_Data shown:_
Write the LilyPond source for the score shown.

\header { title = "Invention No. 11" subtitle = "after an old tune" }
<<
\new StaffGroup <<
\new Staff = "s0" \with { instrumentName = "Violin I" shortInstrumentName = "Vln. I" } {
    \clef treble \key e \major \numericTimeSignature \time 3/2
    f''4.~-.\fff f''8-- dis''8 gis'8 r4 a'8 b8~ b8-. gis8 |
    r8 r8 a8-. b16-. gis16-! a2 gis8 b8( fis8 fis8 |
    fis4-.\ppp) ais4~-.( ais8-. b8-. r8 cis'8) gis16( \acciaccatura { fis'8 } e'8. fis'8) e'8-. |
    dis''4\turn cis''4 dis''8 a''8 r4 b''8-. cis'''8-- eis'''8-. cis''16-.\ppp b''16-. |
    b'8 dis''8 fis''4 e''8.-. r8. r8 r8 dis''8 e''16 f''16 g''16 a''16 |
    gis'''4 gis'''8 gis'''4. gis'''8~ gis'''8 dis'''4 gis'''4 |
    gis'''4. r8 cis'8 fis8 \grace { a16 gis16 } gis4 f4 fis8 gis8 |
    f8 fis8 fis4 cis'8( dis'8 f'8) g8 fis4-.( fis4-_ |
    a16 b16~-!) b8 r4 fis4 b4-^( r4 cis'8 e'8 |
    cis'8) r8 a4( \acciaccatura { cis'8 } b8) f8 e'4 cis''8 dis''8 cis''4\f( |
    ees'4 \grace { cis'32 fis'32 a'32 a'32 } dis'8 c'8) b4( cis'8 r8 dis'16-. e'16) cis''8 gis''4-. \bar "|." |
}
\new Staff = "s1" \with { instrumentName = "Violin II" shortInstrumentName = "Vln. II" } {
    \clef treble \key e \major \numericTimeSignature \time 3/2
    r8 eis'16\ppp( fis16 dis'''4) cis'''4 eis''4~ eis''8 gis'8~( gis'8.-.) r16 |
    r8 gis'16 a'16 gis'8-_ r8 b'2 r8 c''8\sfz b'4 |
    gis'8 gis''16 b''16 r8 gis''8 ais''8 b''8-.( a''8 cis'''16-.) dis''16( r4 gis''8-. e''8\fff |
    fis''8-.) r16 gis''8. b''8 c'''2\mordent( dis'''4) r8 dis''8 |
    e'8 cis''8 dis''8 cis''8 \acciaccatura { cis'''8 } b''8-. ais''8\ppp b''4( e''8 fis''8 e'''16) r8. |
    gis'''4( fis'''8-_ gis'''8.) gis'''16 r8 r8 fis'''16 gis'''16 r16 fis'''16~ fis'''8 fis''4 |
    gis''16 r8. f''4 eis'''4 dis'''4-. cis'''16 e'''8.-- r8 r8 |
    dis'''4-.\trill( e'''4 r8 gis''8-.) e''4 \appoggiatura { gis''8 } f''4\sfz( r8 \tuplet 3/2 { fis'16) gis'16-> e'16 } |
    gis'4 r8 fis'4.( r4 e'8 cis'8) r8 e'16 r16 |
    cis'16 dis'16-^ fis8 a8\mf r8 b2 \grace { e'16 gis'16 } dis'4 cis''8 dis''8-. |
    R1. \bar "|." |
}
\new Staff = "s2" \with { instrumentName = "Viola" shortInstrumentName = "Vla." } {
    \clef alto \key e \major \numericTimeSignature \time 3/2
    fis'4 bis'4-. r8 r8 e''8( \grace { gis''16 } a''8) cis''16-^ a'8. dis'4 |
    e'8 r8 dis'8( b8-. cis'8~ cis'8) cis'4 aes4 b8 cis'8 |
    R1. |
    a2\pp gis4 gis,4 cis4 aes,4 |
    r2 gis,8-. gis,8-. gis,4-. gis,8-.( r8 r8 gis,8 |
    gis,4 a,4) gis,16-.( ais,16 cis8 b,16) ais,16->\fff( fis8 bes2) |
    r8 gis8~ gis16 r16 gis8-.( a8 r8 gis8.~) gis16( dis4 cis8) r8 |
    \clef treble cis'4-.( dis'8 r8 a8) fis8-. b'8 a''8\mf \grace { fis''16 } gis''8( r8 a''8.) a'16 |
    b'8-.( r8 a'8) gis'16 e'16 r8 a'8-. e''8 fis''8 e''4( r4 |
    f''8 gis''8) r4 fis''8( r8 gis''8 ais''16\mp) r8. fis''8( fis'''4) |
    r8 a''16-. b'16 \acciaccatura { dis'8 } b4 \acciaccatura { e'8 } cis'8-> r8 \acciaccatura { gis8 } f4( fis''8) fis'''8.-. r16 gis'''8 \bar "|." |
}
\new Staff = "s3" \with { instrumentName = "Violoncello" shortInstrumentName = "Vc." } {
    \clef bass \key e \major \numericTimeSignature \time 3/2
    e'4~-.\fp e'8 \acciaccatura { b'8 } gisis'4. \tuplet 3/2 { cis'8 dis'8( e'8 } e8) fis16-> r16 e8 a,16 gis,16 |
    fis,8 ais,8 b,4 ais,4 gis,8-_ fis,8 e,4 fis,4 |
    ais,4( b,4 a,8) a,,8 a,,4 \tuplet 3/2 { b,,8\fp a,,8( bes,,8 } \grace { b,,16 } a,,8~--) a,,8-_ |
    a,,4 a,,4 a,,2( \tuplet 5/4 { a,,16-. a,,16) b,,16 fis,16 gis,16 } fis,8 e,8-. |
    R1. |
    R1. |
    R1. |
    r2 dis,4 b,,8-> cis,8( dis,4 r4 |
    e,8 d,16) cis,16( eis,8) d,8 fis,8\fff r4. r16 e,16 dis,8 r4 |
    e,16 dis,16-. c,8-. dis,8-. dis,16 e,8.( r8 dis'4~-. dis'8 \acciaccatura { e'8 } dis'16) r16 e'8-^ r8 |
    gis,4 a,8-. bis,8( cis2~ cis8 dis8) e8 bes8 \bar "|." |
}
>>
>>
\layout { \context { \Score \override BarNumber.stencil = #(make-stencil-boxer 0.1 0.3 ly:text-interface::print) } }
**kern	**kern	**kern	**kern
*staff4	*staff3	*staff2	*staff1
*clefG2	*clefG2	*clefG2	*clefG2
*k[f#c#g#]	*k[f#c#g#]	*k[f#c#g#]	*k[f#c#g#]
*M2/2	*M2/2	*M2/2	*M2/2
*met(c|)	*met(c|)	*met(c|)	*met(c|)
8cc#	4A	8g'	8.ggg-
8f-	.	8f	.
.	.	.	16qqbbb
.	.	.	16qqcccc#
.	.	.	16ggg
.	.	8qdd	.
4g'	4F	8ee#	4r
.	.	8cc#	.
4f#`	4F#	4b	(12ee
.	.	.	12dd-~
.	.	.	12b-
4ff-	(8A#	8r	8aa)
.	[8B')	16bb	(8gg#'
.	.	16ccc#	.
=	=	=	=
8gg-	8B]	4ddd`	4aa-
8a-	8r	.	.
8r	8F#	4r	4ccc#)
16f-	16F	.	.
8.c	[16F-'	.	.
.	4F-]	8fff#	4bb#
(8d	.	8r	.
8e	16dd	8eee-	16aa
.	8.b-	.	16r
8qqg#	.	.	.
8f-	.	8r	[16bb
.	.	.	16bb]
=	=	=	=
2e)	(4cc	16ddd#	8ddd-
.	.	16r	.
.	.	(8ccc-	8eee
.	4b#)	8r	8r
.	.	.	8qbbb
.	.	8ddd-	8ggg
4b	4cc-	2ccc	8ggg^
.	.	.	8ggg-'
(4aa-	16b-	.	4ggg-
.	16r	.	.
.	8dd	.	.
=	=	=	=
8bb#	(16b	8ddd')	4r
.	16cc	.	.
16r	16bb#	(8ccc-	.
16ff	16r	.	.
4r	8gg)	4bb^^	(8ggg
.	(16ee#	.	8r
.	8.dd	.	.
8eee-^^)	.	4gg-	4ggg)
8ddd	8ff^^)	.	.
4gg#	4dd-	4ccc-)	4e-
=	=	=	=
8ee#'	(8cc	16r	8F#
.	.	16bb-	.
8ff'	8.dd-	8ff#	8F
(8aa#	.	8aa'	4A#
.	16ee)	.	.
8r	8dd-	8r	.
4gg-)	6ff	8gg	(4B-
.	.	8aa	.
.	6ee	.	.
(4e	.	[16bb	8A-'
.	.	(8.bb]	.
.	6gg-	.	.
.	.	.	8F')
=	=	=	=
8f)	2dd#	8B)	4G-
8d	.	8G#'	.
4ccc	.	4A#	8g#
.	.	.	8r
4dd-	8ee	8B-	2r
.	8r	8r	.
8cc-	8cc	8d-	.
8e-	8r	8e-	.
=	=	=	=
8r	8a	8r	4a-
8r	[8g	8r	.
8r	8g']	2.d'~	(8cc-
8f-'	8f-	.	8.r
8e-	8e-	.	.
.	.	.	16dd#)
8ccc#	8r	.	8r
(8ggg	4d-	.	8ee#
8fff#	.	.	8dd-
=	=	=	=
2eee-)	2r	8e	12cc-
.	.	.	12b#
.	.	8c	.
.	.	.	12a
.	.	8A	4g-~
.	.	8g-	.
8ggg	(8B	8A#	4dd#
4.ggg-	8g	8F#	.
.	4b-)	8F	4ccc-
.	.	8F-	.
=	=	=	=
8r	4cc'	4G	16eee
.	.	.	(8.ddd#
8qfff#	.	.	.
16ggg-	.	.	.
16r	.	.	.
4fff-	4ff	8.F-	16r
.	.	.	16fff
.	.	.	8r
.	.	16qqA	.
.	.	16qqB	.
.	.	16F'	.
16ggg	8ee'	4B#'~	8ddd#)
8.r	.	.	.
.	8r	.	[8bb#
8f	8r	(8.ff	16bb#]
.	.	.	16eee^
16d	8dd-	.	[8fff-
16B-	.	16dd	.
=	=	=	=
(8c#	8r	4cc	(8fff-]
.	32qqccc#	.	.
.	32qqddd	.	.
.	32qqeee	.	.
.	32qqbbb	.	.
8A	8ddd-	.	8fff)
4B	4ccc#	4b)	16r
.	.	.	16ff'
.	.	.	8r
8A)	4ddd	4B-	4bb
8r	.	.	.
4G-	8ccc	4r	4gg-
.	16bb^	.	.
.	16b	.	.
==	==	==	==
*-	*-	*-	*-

_What you should do:_
List every line in the material that contains the string "shortInstrumentName".

_Completed task:_
\new Staff = "s0" \with { instrumentName = "Violin I" shortInstrumentName = "Vln. I" } {
\new Staff = "s1" \with { instrumentName = "Violin II" shortInstrumentName = "Vln. II" } {
\new Staff = "s2" \with { instrumentName = "Viola" shortInstrumentName = "Vla." } {
\new Staff = "s3" \with { instrumentName = "Violoncello" shortInstrumentName = "Vc." } {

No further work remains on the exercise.